* [What the task requires]: Reproduce, unchanged, the lines between the one holding "purple ellipse: rotated 40 degrees clockwise" and the last line of the records, including both ends, but no pictures.

* [Input data]:
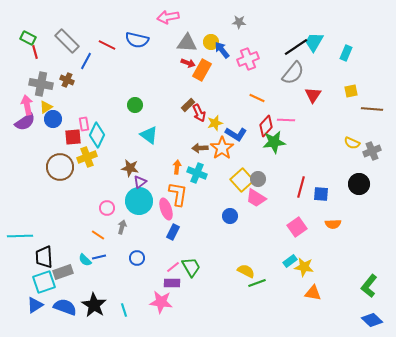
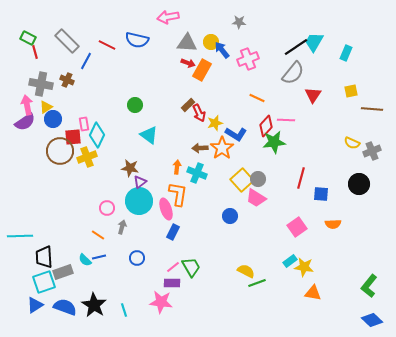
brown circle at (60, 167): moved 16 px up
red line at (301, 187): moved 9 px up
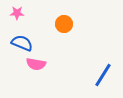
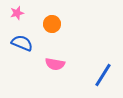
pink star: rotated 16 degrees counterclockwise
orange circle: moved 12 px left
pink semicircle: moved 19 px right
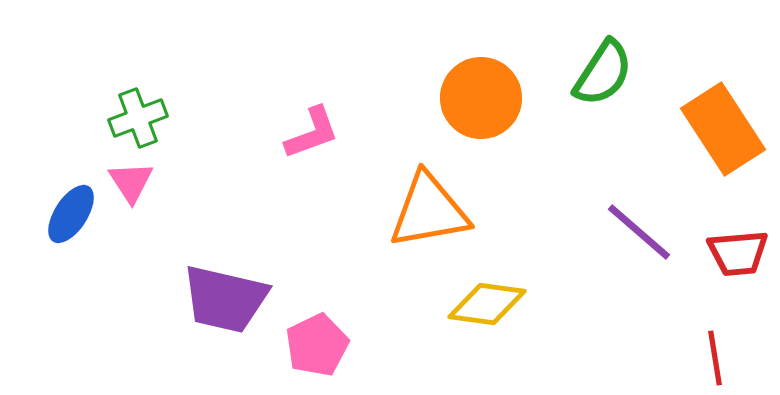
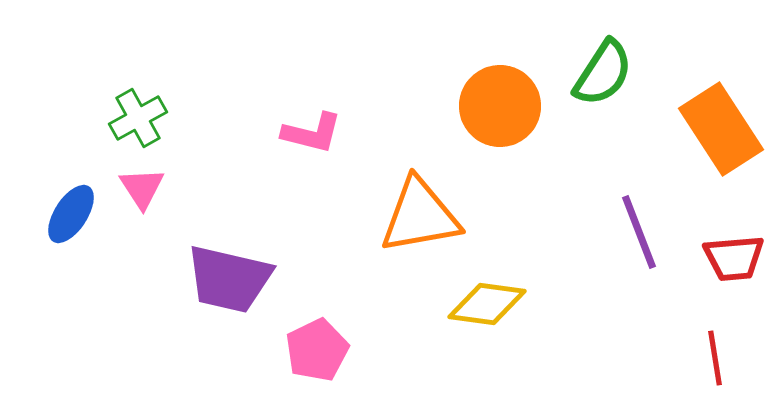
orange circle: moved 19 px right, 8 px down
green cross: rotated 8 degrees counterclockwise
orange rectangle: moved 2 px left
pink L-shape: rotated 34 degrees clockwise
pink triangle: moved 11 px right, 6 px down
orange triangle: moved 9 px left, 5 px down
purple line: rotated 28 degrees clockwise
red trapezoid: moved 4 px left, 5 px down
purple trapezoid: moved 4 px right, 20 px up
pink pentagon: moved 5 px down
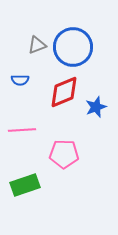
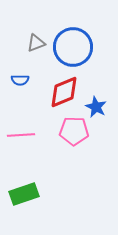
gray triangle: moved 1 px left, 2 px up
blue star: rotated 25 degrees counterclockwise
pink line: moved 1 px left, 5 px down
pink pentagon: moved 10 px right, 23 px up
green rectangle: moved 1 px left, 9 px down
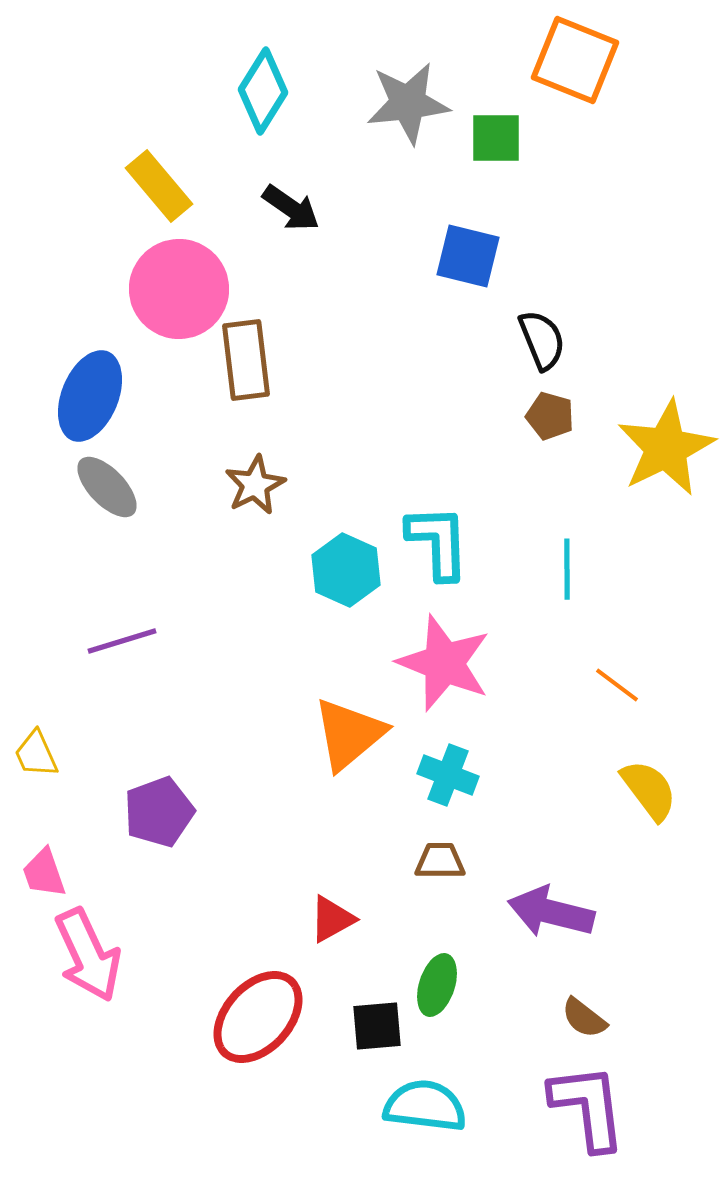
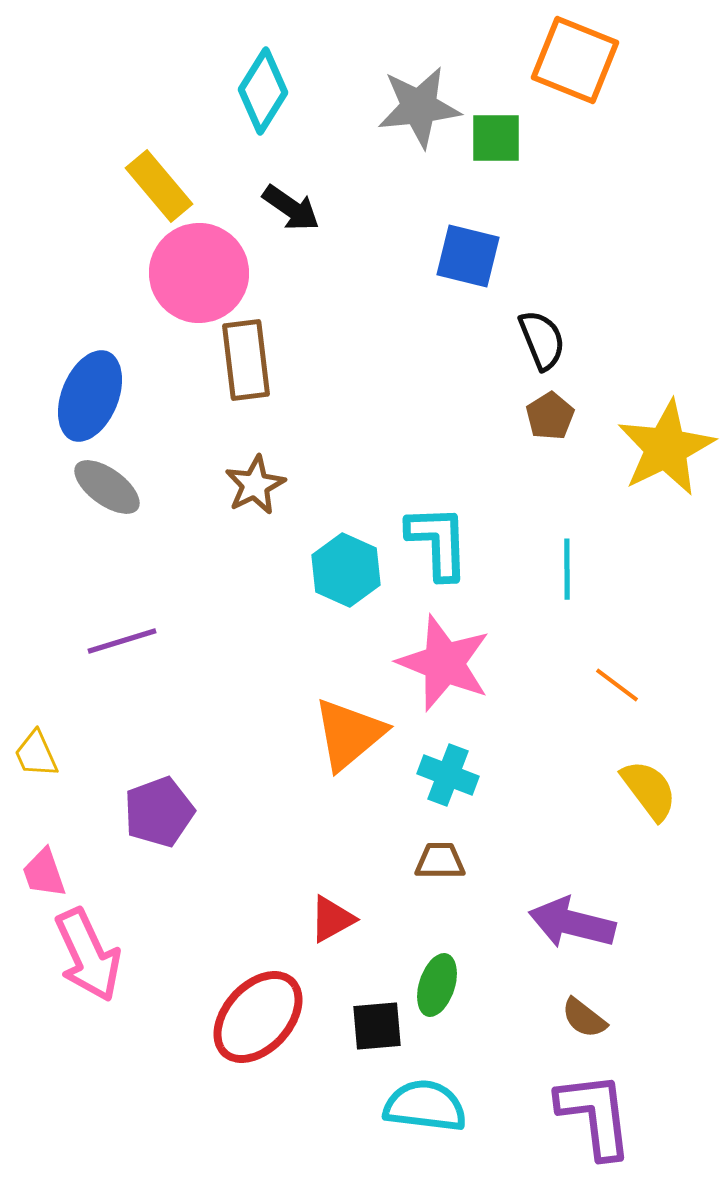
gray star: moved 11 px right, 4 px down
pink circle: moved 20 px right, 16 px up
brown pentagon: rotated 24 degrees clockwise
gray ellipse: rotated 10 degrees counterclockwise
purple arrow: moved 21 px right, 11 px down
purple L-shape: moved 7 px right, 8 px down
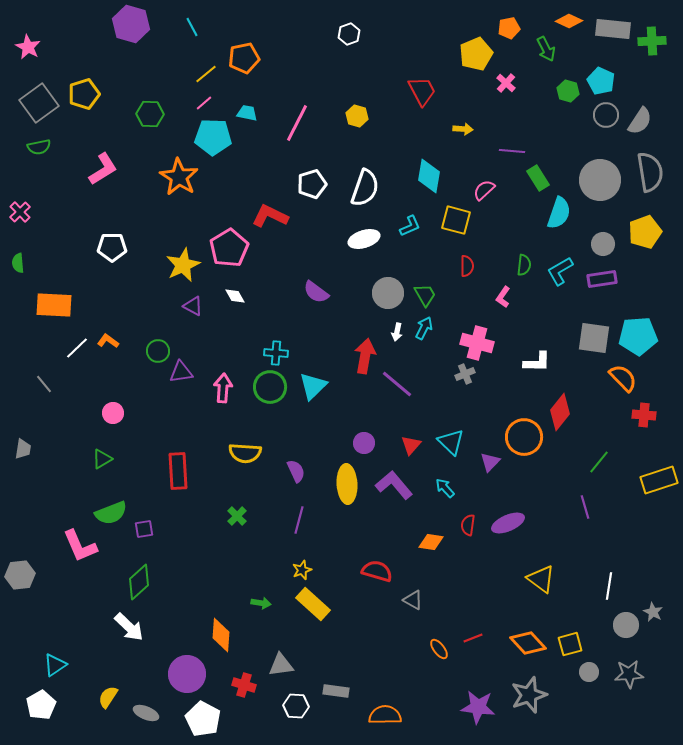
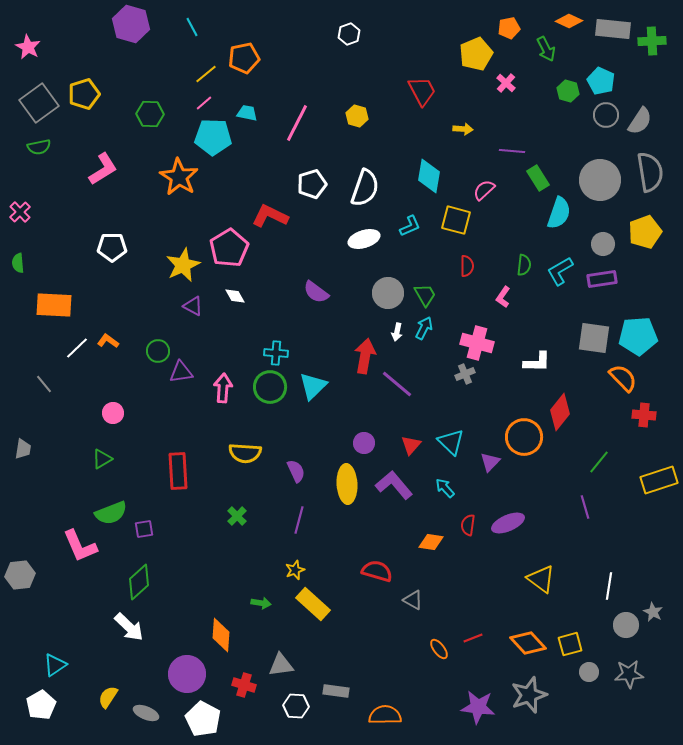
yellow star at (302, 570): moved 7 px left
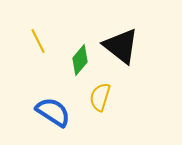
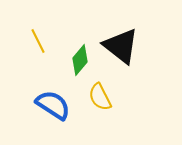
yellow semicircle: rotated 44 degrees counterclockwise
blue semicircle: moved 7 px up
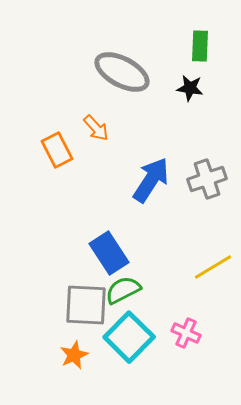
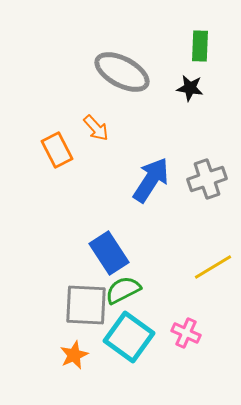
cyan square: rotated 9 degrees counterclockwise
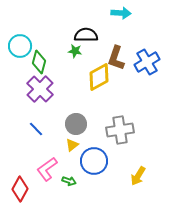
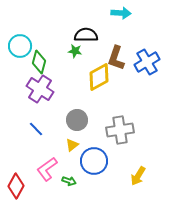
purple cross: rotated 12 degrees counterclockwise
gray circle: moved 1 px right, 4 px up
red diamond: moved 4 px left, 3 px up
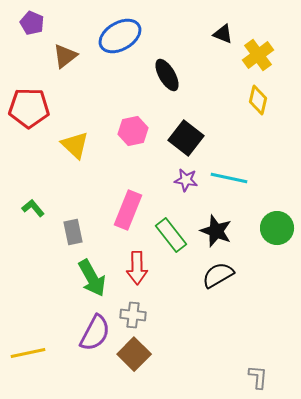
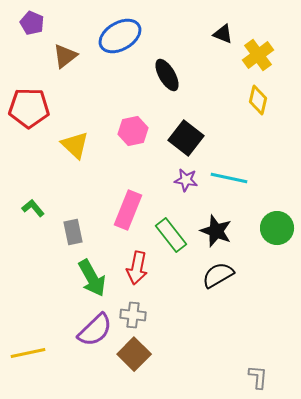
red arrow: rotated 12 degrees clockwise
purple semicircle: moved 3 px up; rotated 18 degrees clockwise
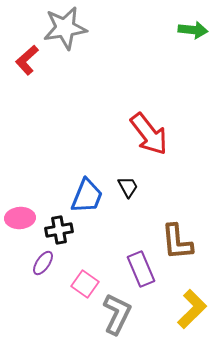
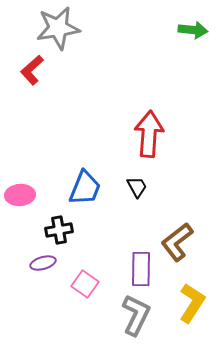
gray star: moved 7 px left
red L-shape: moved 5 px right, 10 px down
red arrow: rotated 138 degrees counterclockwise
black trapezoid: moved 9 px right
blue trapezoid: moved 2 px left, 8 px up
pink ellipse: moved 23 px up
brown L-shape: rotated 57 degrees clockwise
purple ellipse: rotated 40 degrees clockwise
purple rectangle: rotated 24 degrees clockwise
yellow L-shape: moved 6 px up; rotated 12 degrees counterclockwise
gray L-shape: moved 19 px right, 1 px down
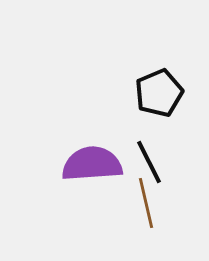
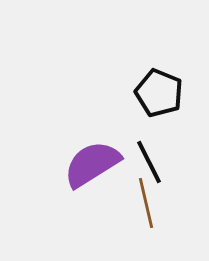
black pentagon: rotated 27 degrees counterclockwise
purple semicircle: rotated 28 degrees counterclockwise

* [Task solution]:
purple ellipse: rotated 40 degrees clockwise
purple rectangle: rotated 24 degrees clockwise
yellow L-shape: moved 6 px up; rotated 12 degrees counterclockwise
gray L-shape: moved 19 px right, 1 px down
black pentagon: rotated 27 degrees counterclockwise
purple semicircle: rotated 28 degrees counterclockwise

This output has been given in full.